## EXERCISE DIRECTIONS
Nothing but the lines from the one containing "camera: 25 degrees left, 5 degrees up" through the one containing "orange box [380,115,416,146]", both included, should be given again, each exactly as written below.

## MATERIAL TO PROCESS
_ _ _ _
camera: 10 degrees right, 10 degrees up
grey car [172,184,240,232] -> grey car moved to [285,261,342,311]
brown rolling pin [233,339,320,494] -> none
_ _ _ _
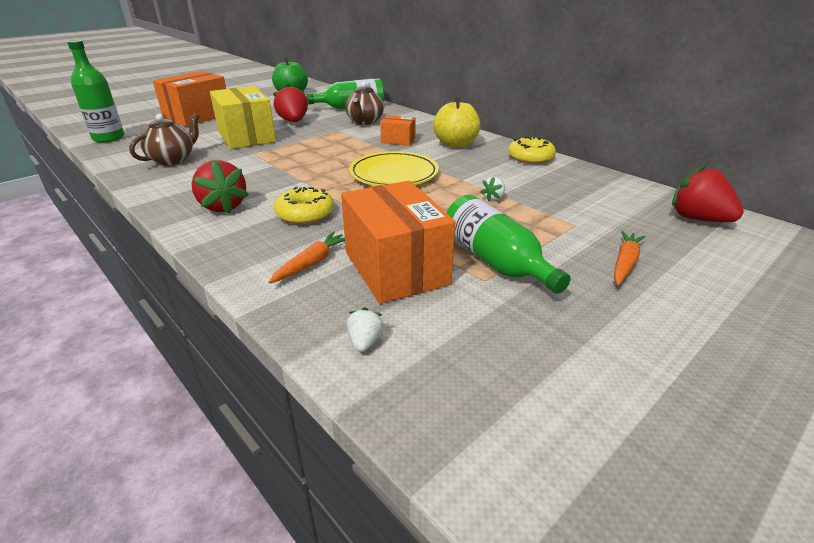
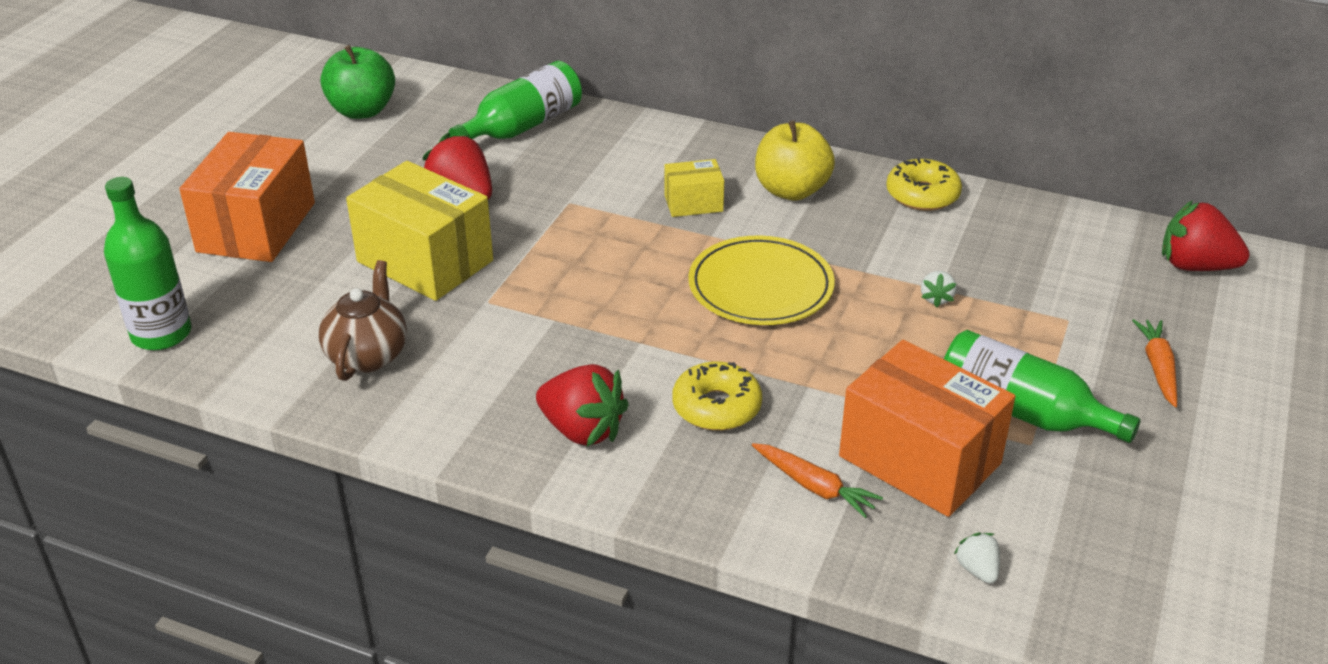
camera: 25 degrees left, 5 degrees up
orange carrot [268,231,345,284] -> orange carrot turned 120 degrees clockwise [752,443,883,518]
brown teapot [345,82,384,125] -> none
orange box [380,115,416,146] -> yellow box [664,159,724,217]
_ _ _ _
## SOLVED PROBLEM
camera: 25 degrees left, 5 degrees up
orange carrot [268,231,345,284] -> orange carrot turned 120 degrees clockwise [752,443,883,518]
brown teapot [345,82,384,125] -> none
orange box [380,115,416,146] -> yellow box [664,159,724,217]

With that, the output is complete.